Quote the entries word for word. Omit the pictures.

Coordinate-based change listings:
>>>>

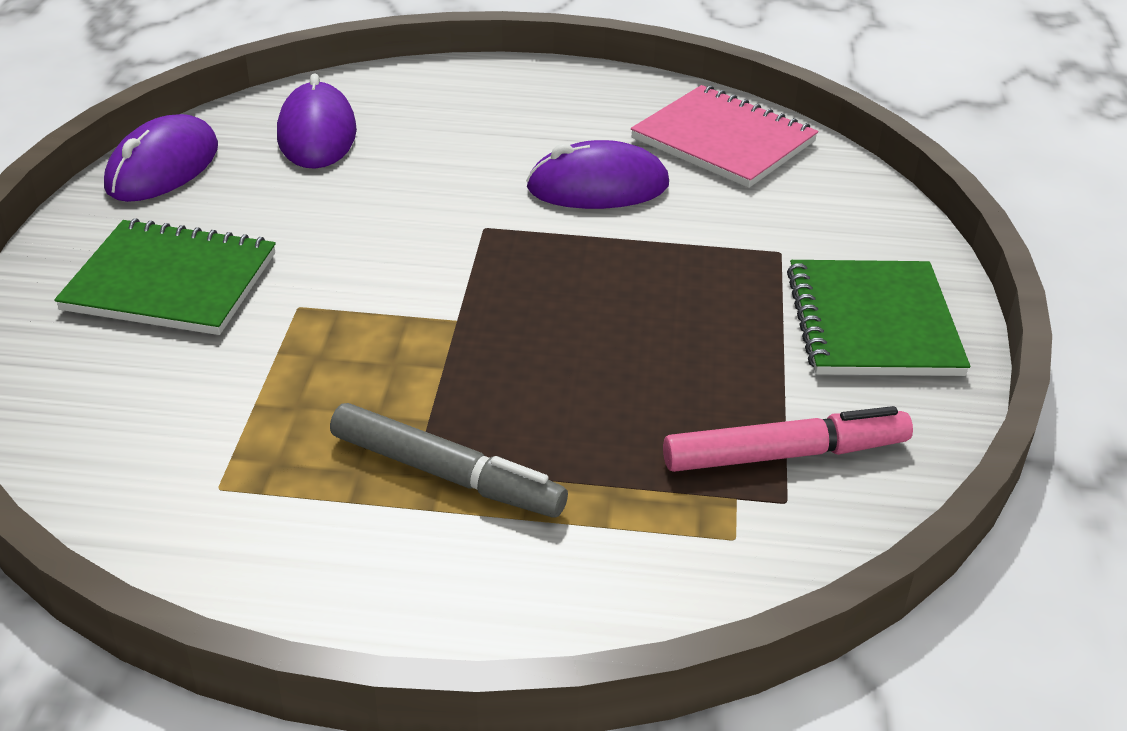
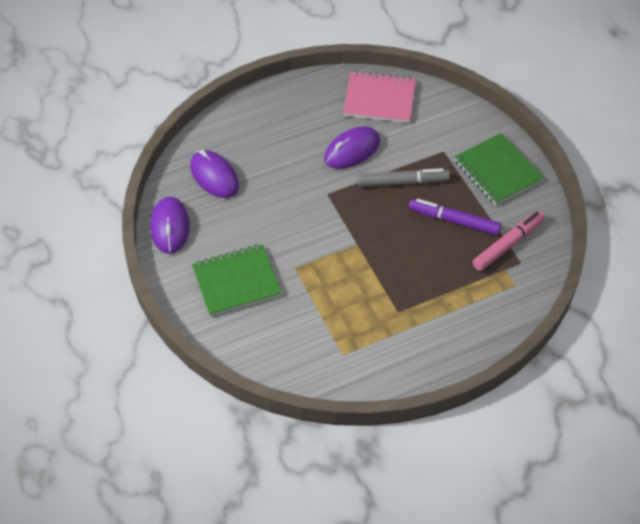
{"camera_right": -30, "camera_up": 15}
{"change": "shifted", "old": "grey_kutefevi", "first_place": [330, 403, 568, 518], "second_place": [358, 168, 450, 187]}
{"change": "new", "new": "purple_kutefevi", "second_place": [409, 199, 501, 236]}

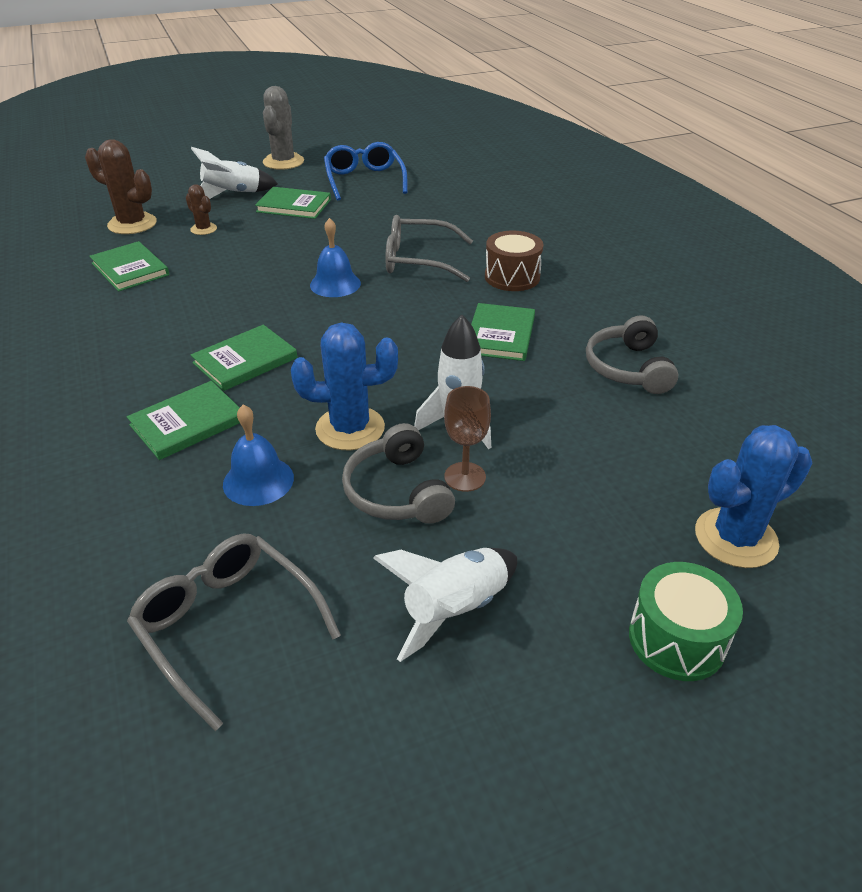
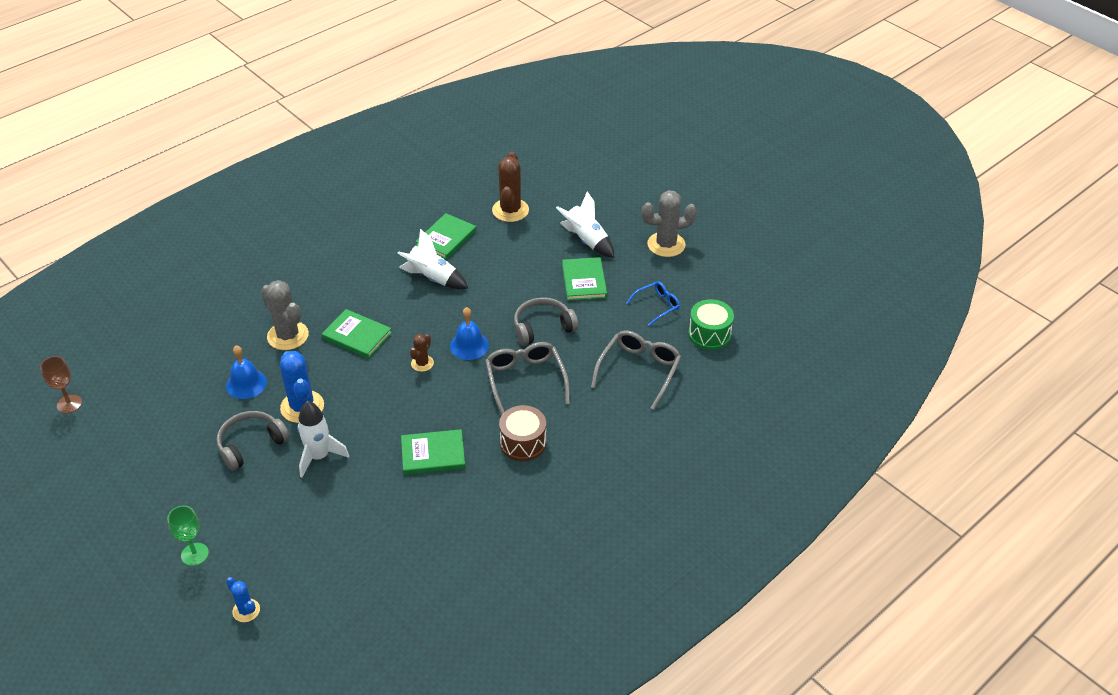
{"camera_right": 70, "camera_up": 5}
{"change": "shifted", "old": "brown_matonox", "first_place": [444, 386, 491, 492], "second_place": [40, 356, 82, 413]}
{"change": "new", "new": "green_matonox", "second_place": [167, 506, 209, 566]}
{"change": "scaled", "old": "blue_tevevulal", "first_place": [695, 425, 812, 568], "second_place": [226, 577, 260, 622], "factor": 0.54}
{"change": "swapped", "old": "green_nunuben", "new": "grey_tevevulal", "first_place": [127, 381, 240, 460], "second_place": [261, 280, 309, 350]}
{"change": "shifted", "old": "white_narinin", "first_place": [373, 548, 517, 662], "second_place": [397, 229, 468, 289]}
{"change": "shifted", "old": "brown_tevevulal", "first_place": [186, 184, 217, 235], "second_place": [410, 334, 434, 372]}
{"change": "shifted", "old": "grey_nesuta", "first_place": [586, 315, 679, 394], "second_place": [514, 298, 578, 346]}
{"change": "shifted", "old": "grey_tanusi", "first_place": [127, 533, 341, 731], "second_place": [591, 330, 681, 410]}
{"change": "scaled", "old": "blue_tanusi", "first_place": [324, 142, 407, 200], "second_place": [627, 281, 680, 326], "factor": 0.61}
{"change": "shifted", "old": "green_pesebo", "first_place": [629, 562, 743, 681], "second_place": [688, 299, 734, 350]}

<<<<

Output:
{"camera_right": -30, "camera_up": 15}
{"change": "shifted", "old": "grey_kutefevi", "first_place": [330, 403, 568, 518], "second_place": [358, 168, 450, 187]}
{"change": "new", "new": "purple_kutefevi", "second_place": [409, 199, 501, 236]}

{"camera_right": 70, "camera_up": 5}
{"change": "shifted", "old": "brown_matonox", "first_place": [444, 386, 491, 492], "second_place": [40, 356, 82, 413]}
{"change": "new", "new": "green_matonox", "second_place": [167, 506, 209, 566]}
{"change": "scaled", "old": "blue_tevevulal", "first_place": [695, 425, 812, 568], "second_place": [226, 577, 260, 622], "factor": 0.54}
{"change": "swapped", "old": "green_nunuben", "new": "grey_tevevulal", "first_place": [127, 381, 240, 460], "second_place": [261, 280, 309, 350]}
{"change": "shifted", "old": "white_narinin", "first_place": [373, 548, 517, 662], "second_place": [397, 229, 468, 289]}
{"change": "shifted", "old": "brown_tevevulal", "first_place": [186, 184, 217, 235], "second_place": [410, 334, 434, 372]}
{"change": "shifted", "old": "grey_nesuta", "first_place": [586, 315, 679, 394], "second_place": [514, 298, 578, 346]}
{"change": "shifted", "old": "grey_tanusi", "first_place": [127, 533, 341, 731], "second_place": [591, 330, 681, 410]}
{"change": "scaled", "old": "blue_tanusi", "first_place": [324, 142, 407, 200], "second_place": [627, 281, 680, 326], "factor": 0.61}
{"change": "shifted", "old": "green_pesebo", "first_place": [629, 562, 743, 681], "second_place": [688, 299, 734, 350]}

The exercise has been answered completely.